WHAT THIS TASK INVOLVES =
Provide again, from the entries below, every line from the one containing "pink pot [410,426,531,520] -> none" through the one containing "brown pan [593,441,667,528]", exactly as written, and no other line.

ENTRIES SHOWN =

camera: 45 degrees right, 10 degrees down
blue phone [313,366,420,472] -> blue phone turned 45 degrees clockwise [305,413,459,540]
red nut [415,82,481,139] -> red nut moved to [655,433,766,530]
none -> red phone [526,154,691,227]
---
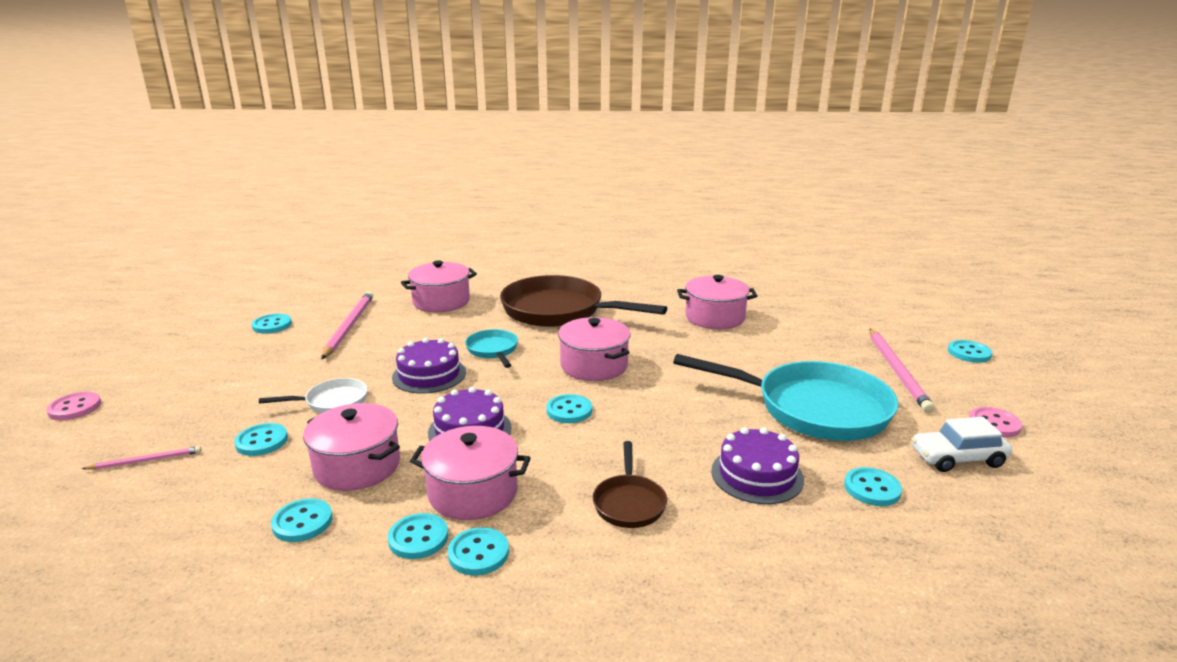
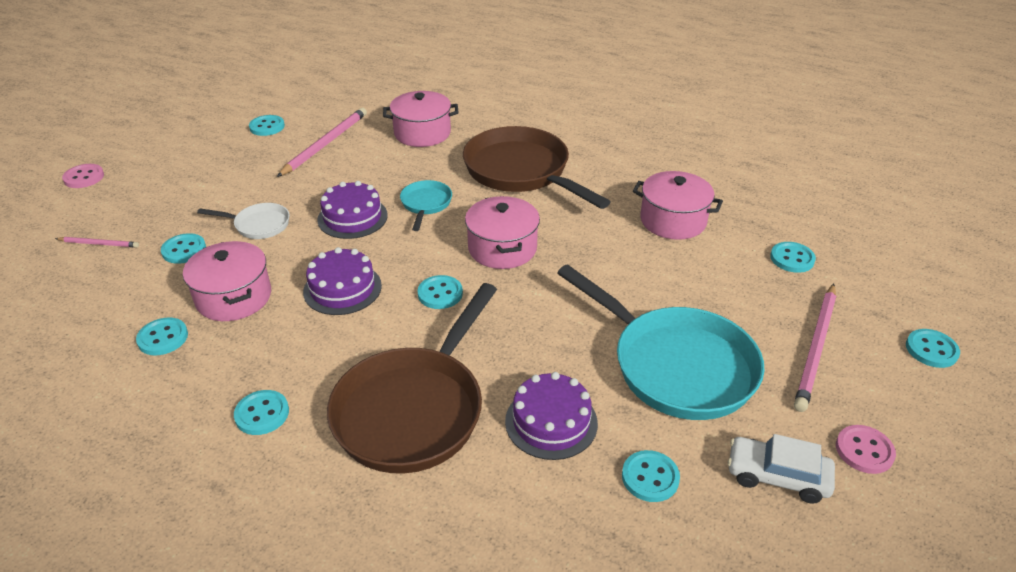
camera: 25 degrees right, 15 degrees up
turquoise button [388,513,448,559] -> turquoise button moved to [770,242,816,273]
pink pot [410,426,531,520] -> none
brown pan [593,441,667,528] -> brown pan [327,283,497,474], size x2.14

SOLUTION BELOW =
pink pot [410,426,531,520] -> none
brown pan [593,441,667,528] -> brown pan [327,283,497,474], size x2.14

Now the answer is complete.